Look below for the line that has "moved,card wallet/jet-black,[133 410],,[444". Set down the lines from there through the line that has "turned,carpenter's hammer/snow-white,[654 598],,[590", exactly as written.

┌────────

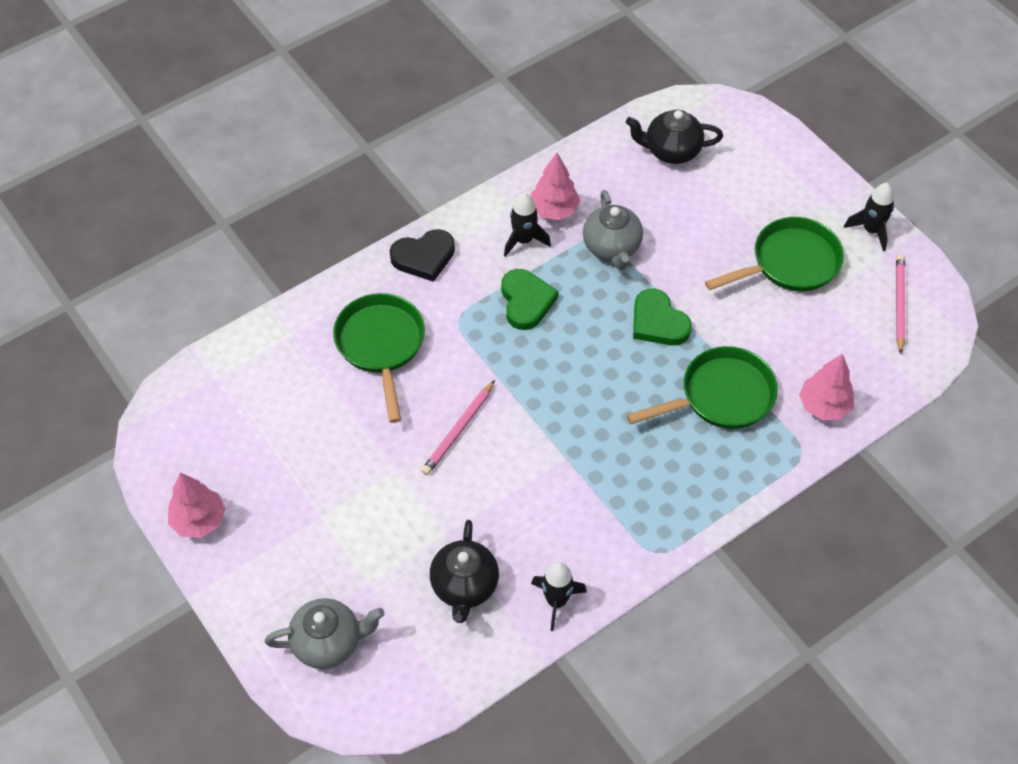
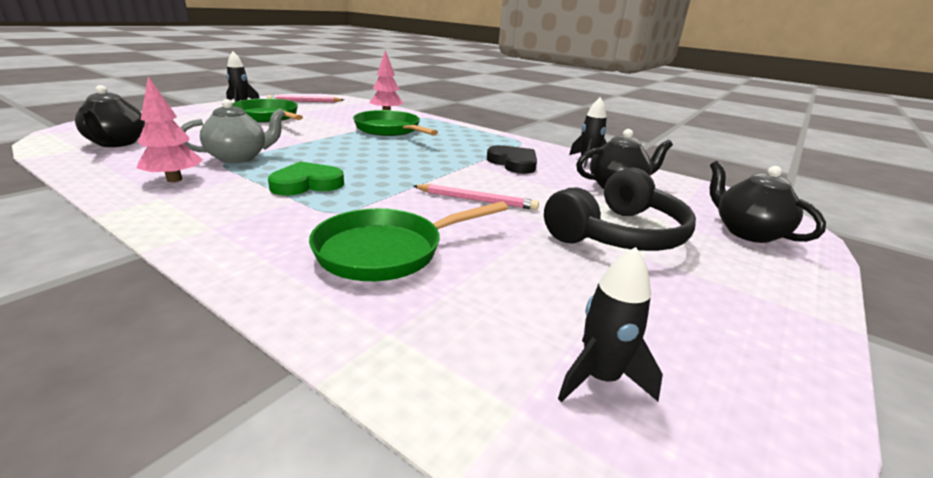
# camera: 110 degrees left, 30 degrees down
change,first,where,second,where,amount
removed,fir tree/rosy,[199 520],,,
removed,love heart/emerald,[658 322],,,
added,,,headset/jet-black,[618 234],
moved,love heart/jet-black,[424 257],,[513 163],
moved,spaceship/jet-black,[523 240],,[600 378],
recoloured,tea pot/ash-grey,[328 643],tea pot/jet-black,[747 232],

└────────
┌────────

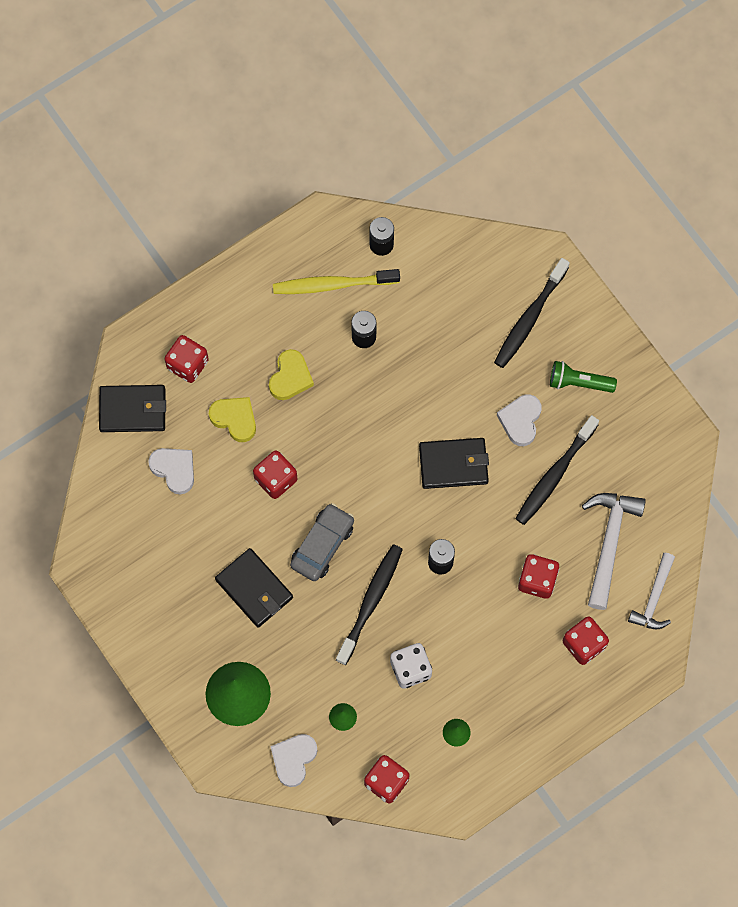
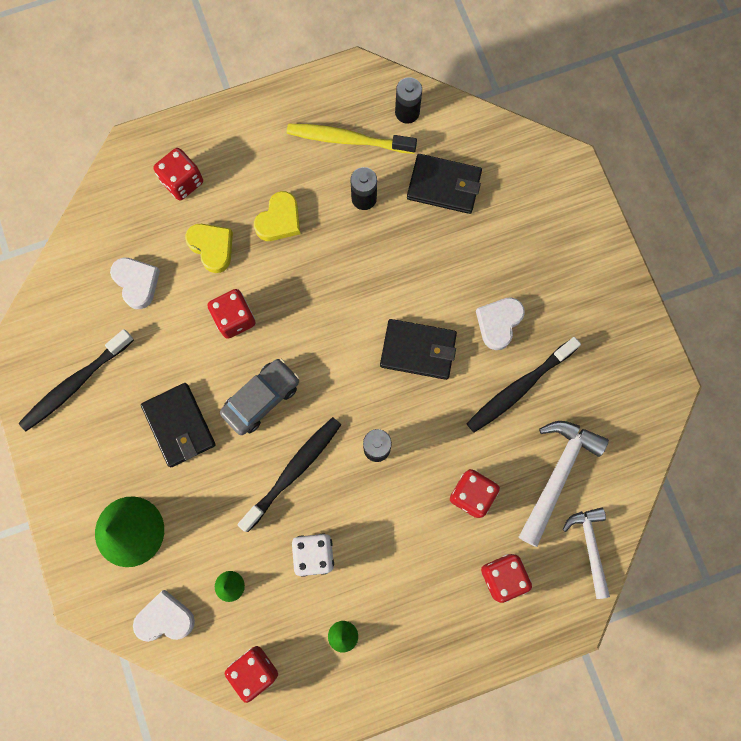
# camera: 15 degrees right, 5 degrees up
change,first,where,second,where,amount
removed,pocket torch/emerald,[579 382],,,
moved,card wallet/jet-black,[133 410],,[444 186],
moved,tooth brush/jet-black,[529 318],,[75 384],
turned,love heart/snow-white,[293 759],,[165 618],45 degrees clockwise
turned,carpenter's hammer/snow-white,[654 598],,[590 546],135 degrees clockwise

└────────

■ **ANSWER**:
moved,card wallet/jet-black,[133 410],,[444 186],
moved,tooth brush/jet-black,[529 318],,[75 384],
turned,love heart/snow-white,[293 759],,[165 618],45 degrees clockwise
turned,carpenter's hammer/snow-white,[654 598],,[590 546],135 degrees clockwise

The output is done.